Stored entries:
★ ★ ★
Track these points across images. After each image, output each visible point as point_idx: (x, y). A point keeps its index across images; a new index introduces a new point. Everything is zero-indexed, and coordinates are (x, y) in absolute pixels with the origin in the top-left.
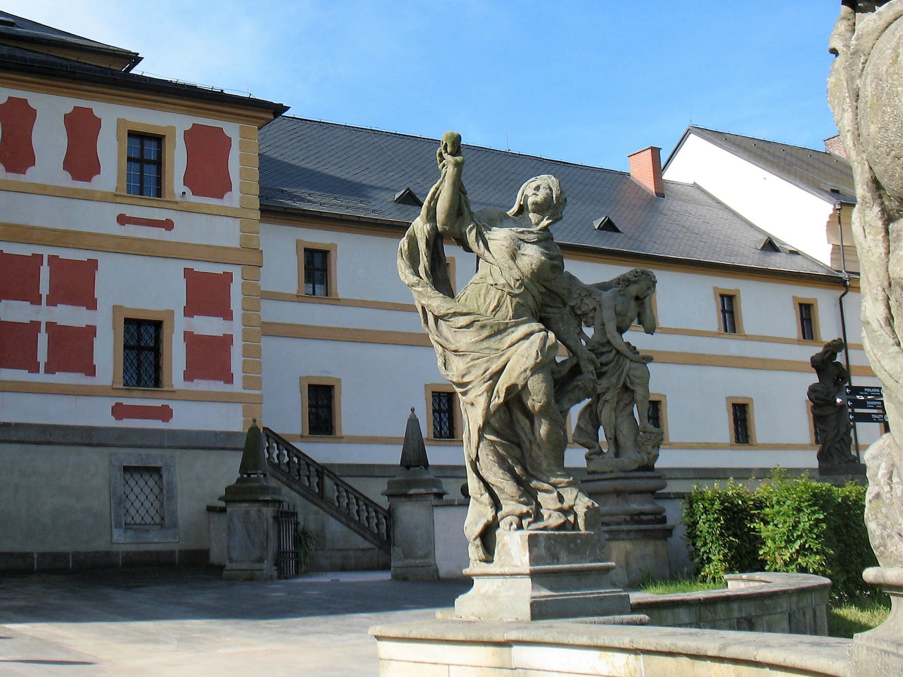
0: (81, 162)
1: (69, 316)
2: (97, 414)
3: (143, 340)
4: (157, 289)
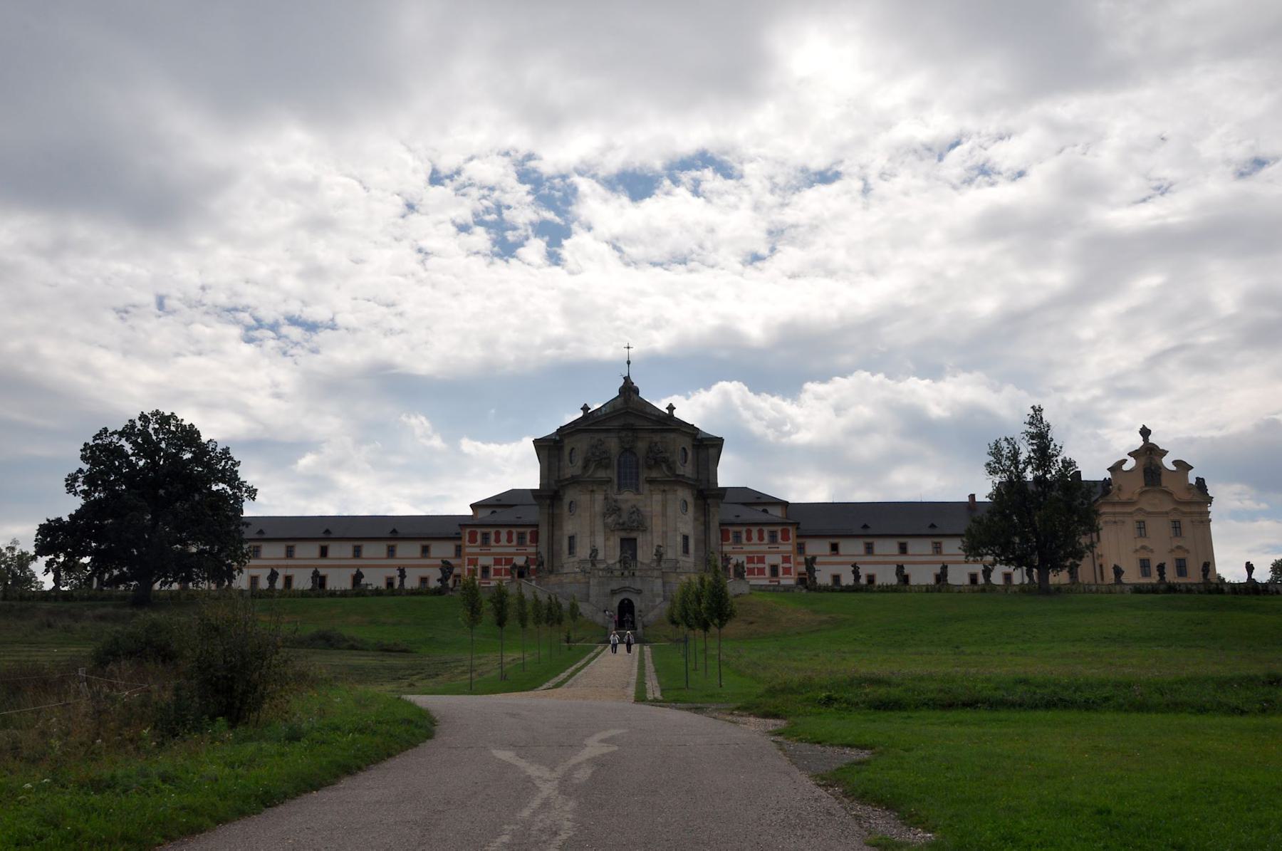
0: (761, 538)
1: (760, 566)
2: (766, 582)
3: (774, 569)
4: (777, 559)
★ ★ ★
Copy out all of the records word for word, leaving out the picture markers.

FINISHED TASK:
Track these points across images. After each image, output each visible point as point_idx: (x, y). A point keeps its index across images; a new index introduces a new point. Everything is zero-indexed, and coordinates are (x, y) in absolute pixels with the origin in the top-left.
0: (81, 162)
1: (69, 316)
2: (97, 414)
3: (143, 340)
4: (157, 289)
0: (761, 538)
1: (760, 566)
2: (766, 582)
3: (774, 569)
4: (777, 559)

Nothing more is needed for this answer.